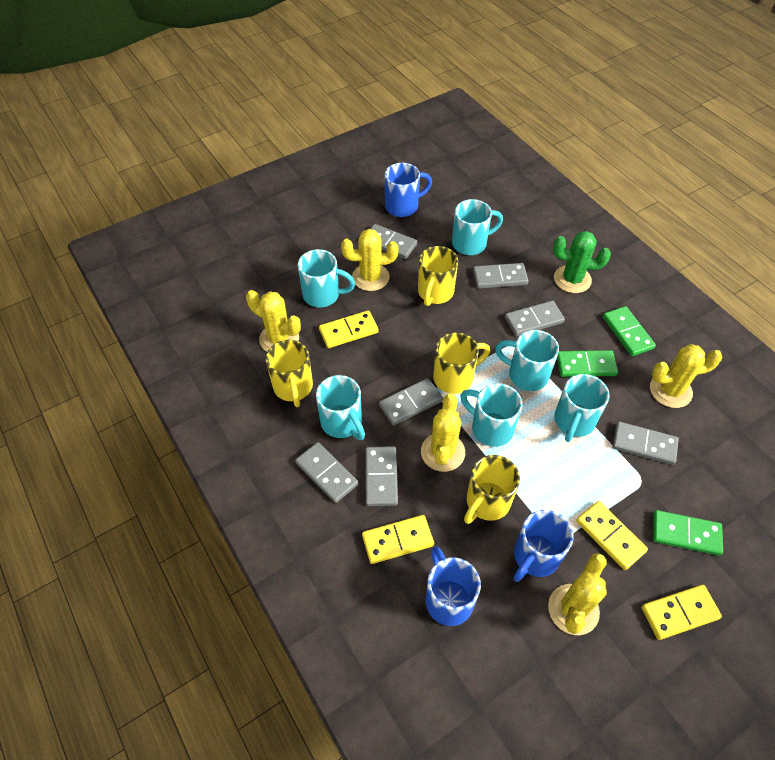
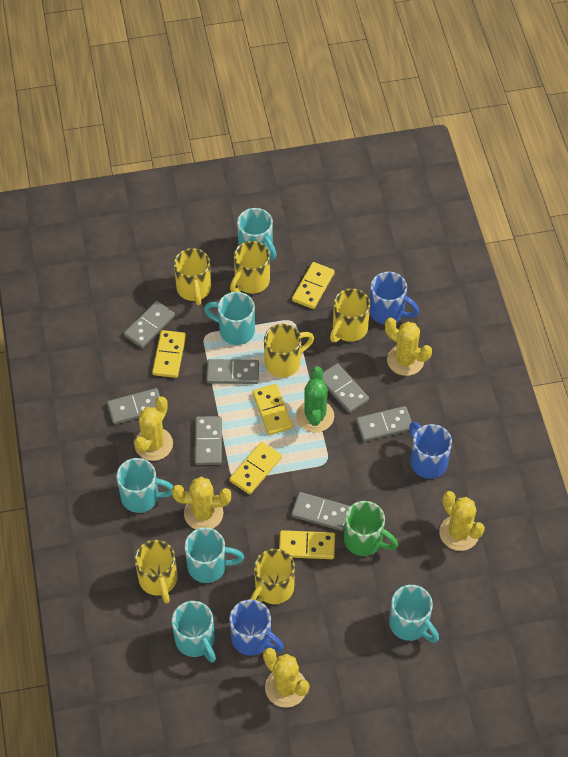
green domino: 3 -> 0
green mug: 0 -> 1
yellow domino: 4 -> 5
yellow mug: 4 -> 6

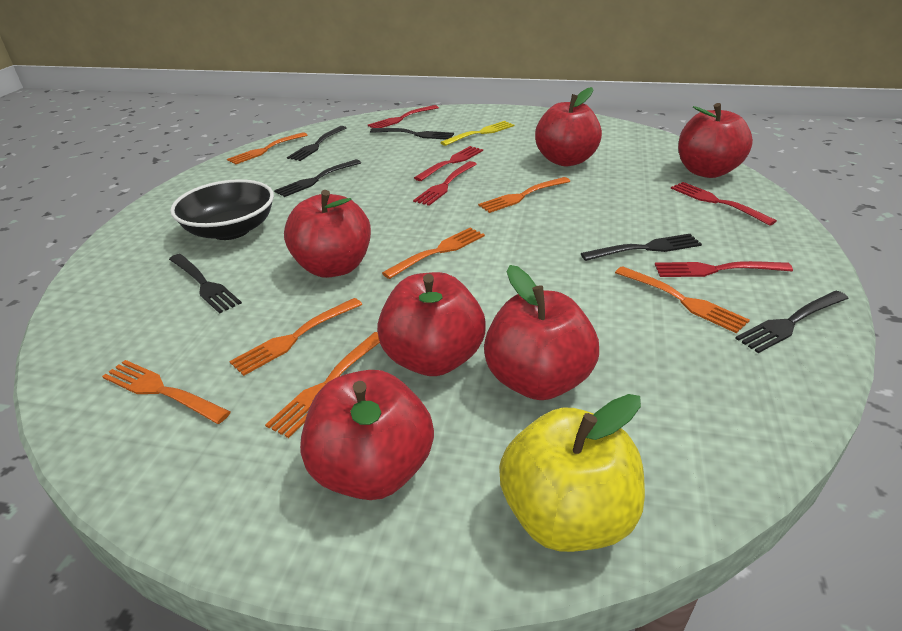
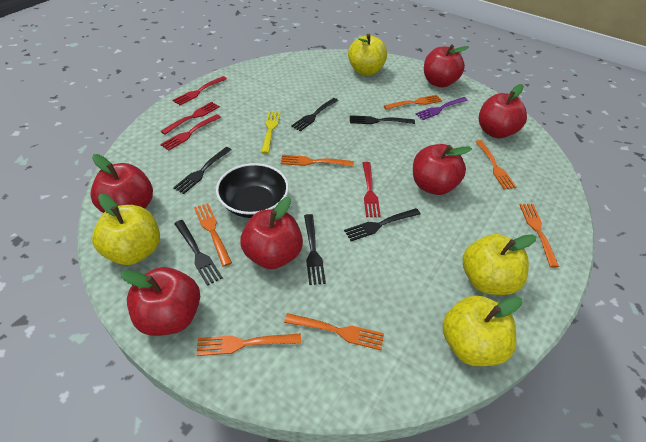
purple fork: 0 -> 1
red fork: 5 -> 4
yellow apple: 1 -> 4

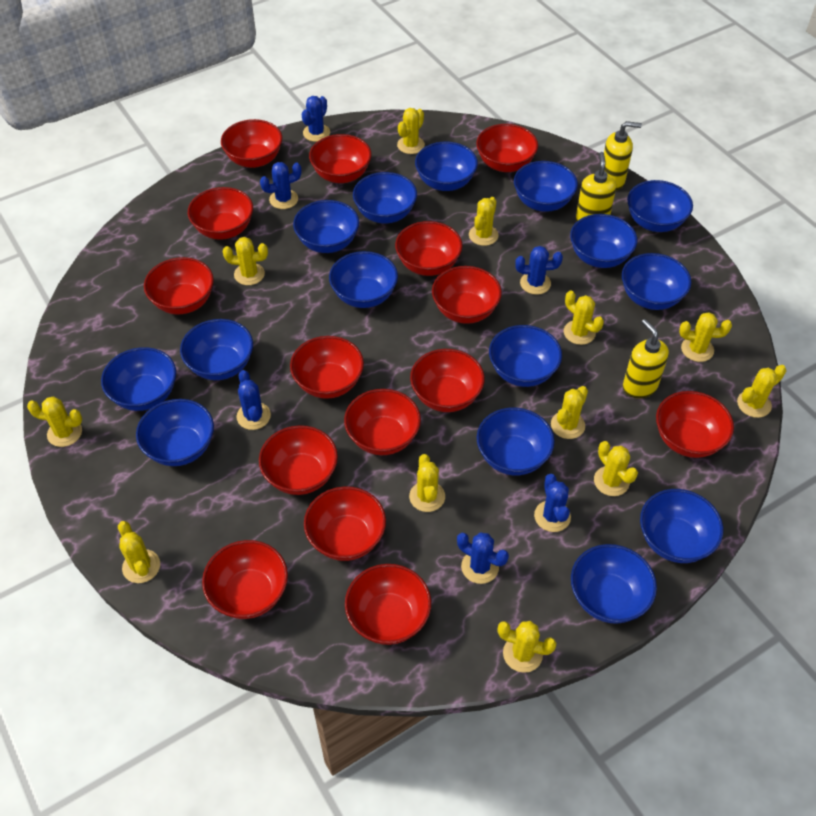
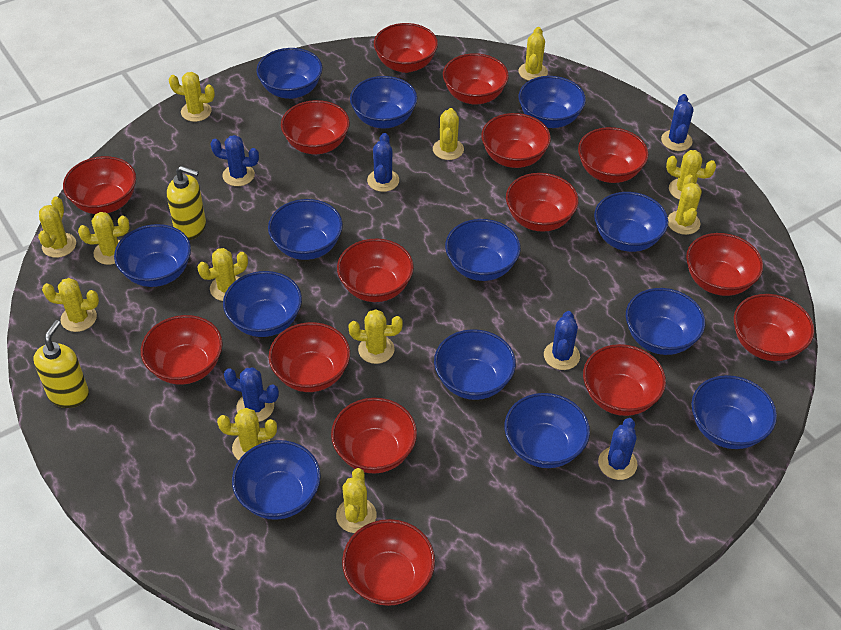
blue bowl: 15 -> 13
yellow soap dispenser: 3 -> 2

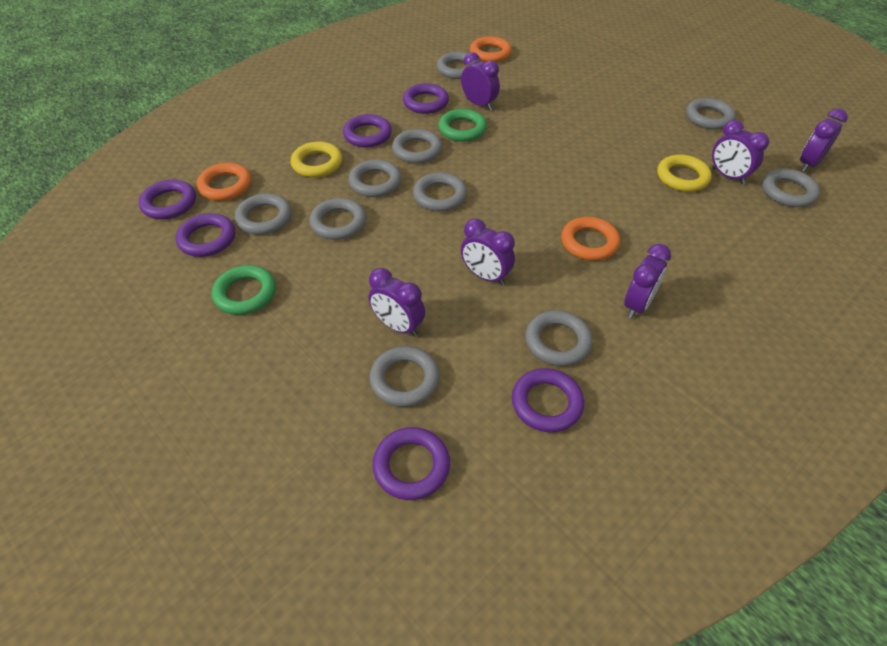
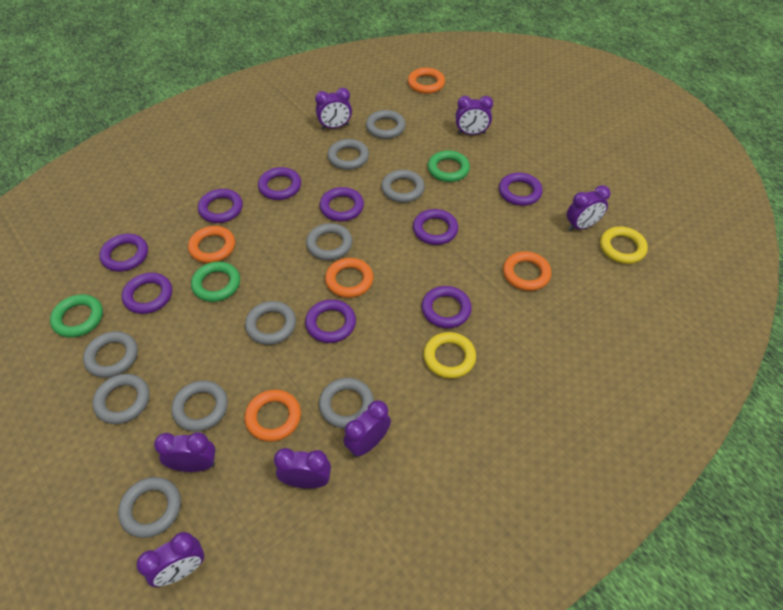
green ring: 2 -> 3
orange ring: 3 -> 5
purple clock: 6 -> 7
purple ring: 6 -> 9

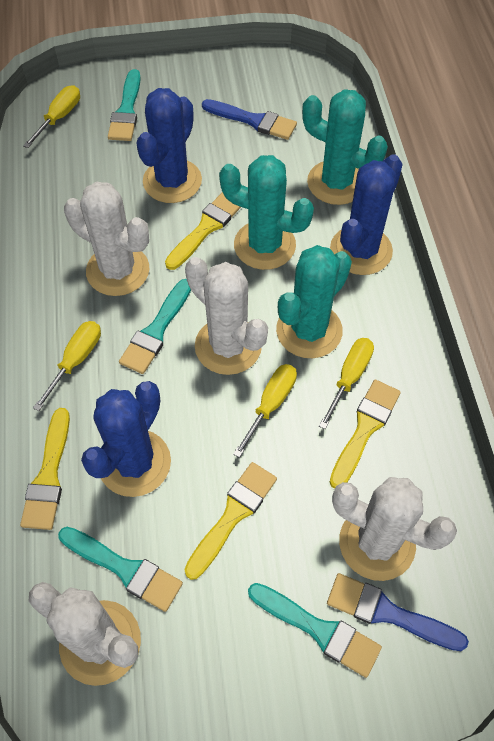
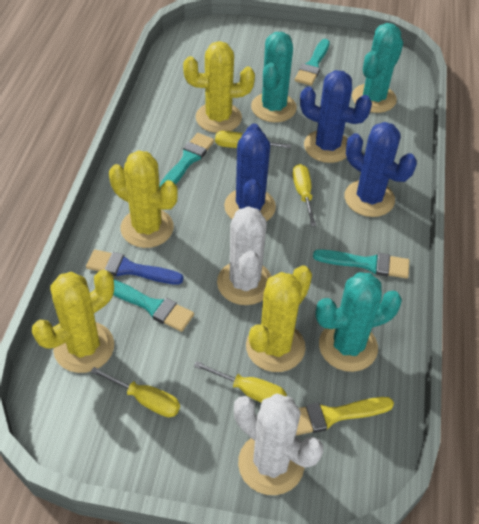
blue brush: 2 -> 1
white cactus: 4 -> 2
yellow brush: 4 -> 1
yellow cactus: 0 -> 4

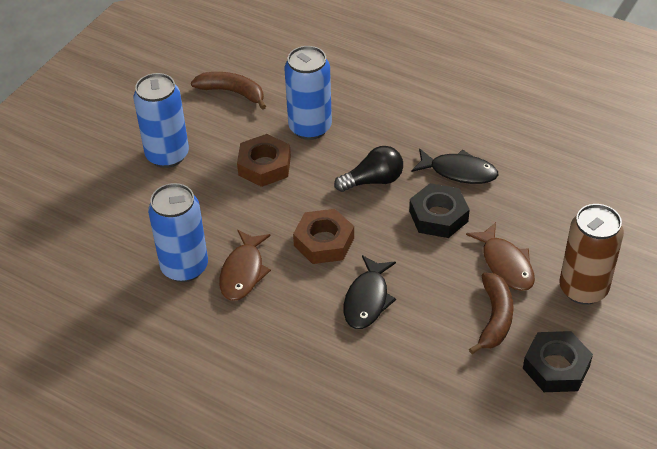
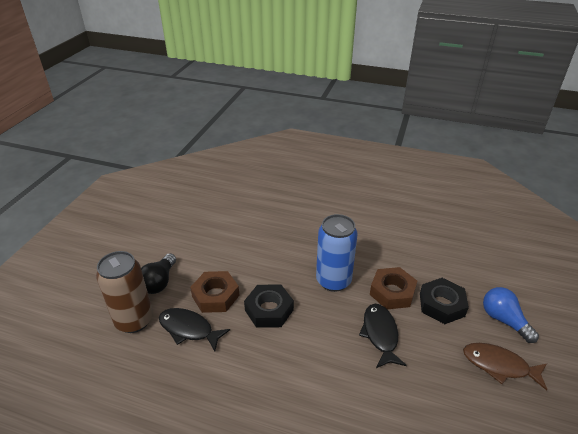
blue can: 3 -> 1
blue light bulb: 0 -> 1
brown banana: 2 -> 0
brown fish: 2 -> 1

• [THE TASK] Please copy, exactly and only, the lines of the listing that run from the one holding "orange ring: 3 -> 5" through its last line, and exclude pictures.

• [ANSWER BOX]
orange ring: 3 -> 5
purple clock: 6 -> 7
purple ring: 6 -> 9

blue brush: 2 -> 1
white cactus: 4 -> 2
yellow brush: 4 -> 1
yellow cactus: 0 -> 4

blue can: 3 -> 1
blue light bulb: 0 -> 1
brown banana: 2 -> 0
brown fish: 2 -> 1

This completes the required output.